__Goal of the exercise__. Would you please copy each line of the listing that mentions "blue"?

__Exercise data__.
************

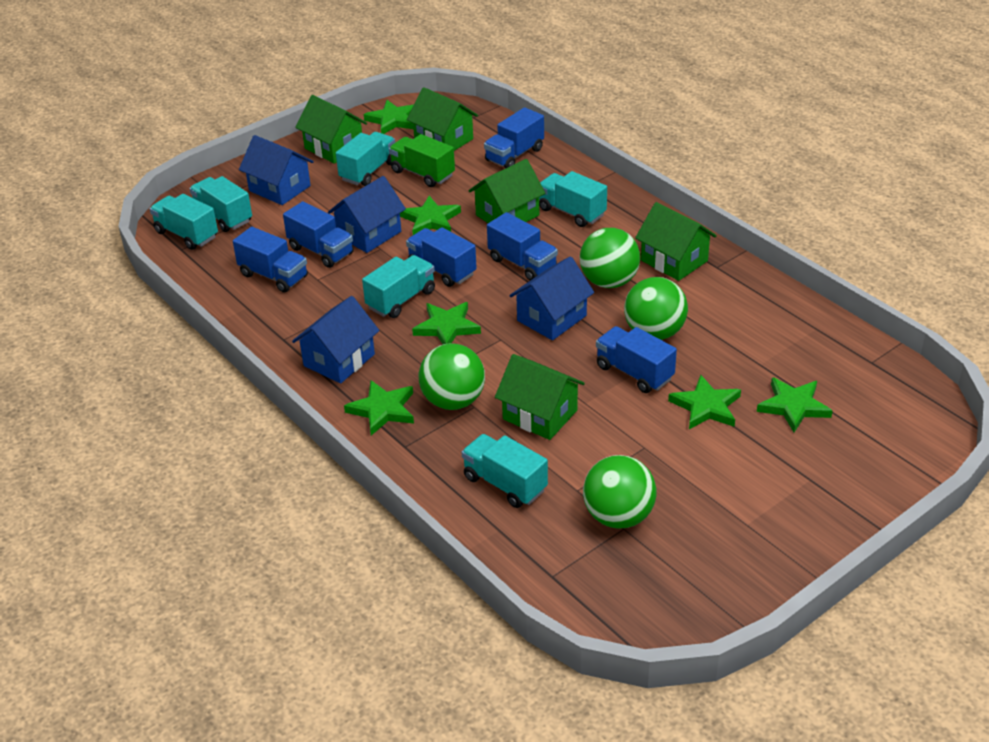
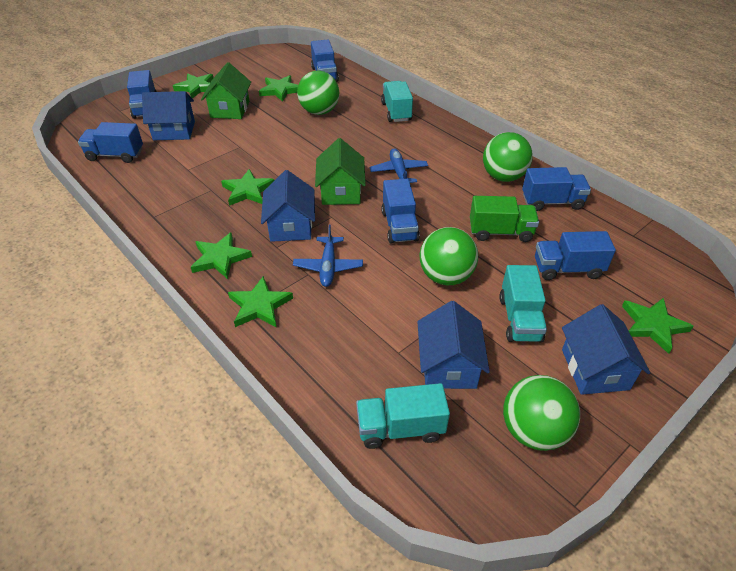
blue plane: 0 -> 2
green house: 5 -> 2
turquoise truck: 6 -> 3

************

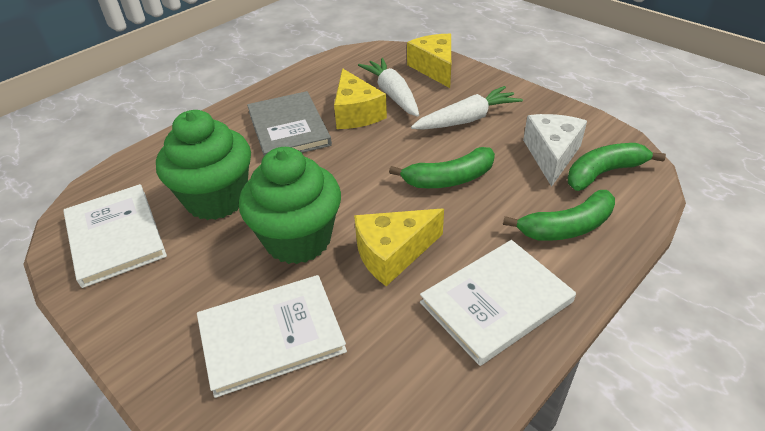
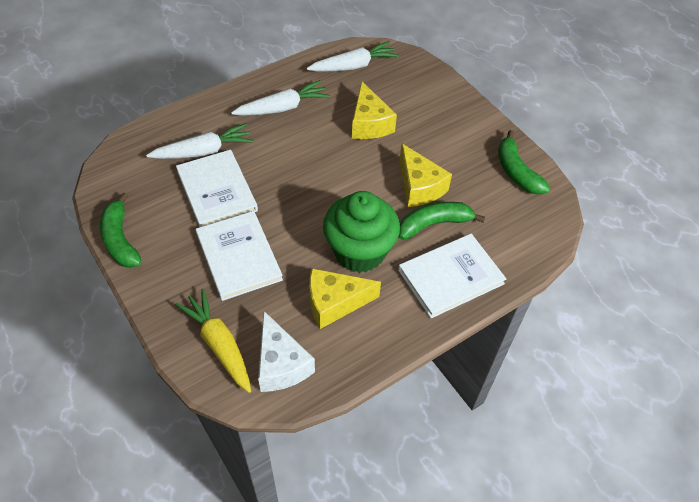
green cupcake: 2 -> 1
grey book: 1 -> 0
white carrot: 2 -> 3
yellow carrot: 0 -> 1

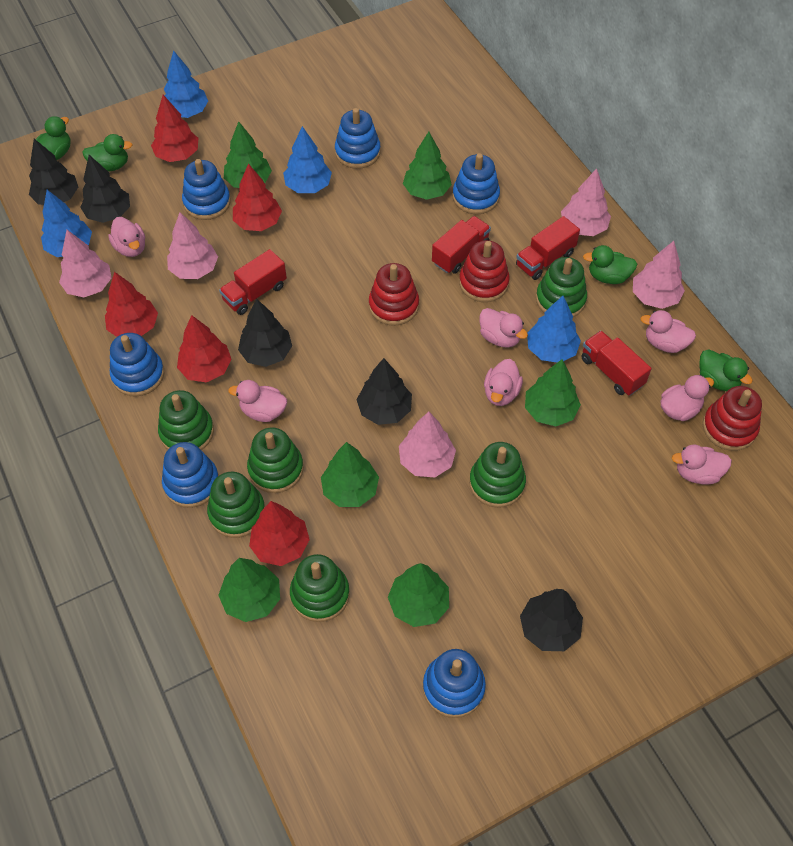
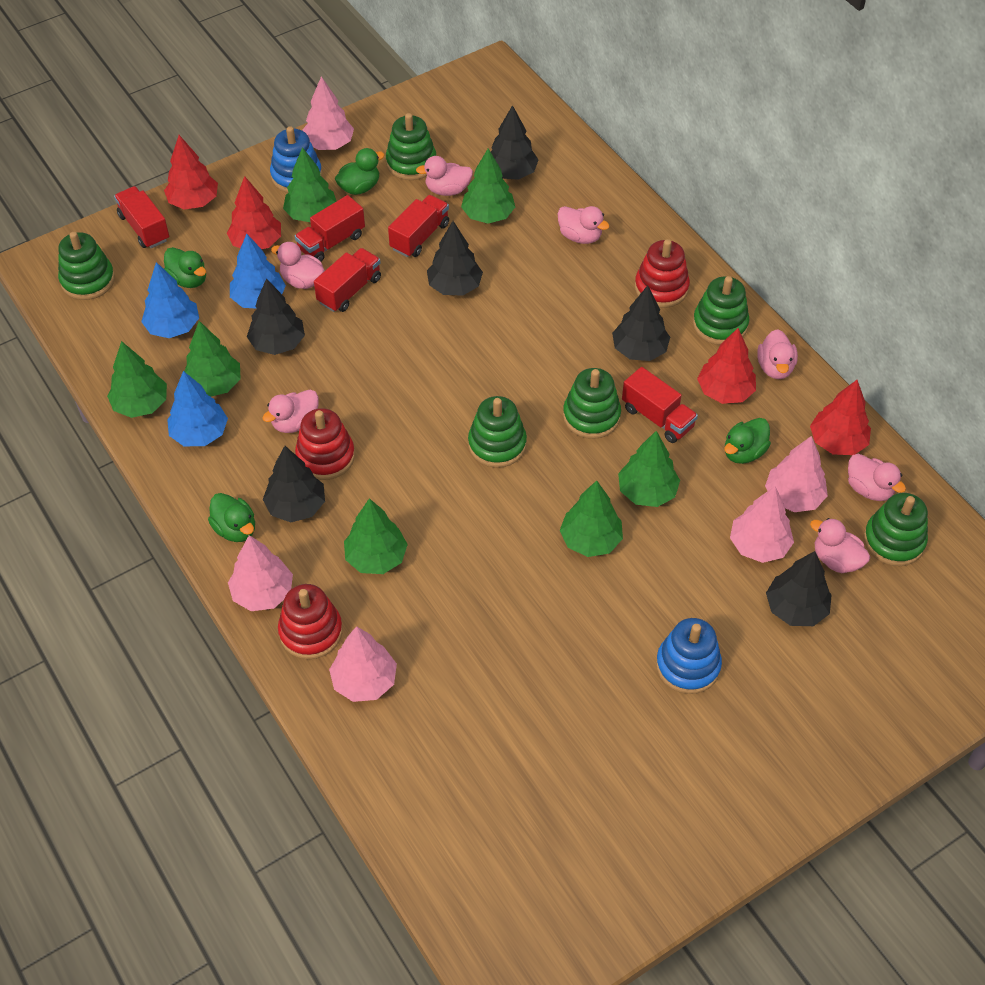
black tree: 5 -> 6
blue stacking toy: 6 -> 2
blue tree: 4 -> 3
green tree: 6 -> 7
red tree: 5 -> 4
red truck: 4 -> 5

************

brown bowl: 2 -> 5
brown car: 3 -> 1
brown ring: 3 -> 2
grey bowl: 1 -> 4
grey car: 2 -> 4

************

__Solution for this problem__.
blue plane: 0 -> 2
blue stacking toy: 6 -> 2
blue tree: 4 -> 3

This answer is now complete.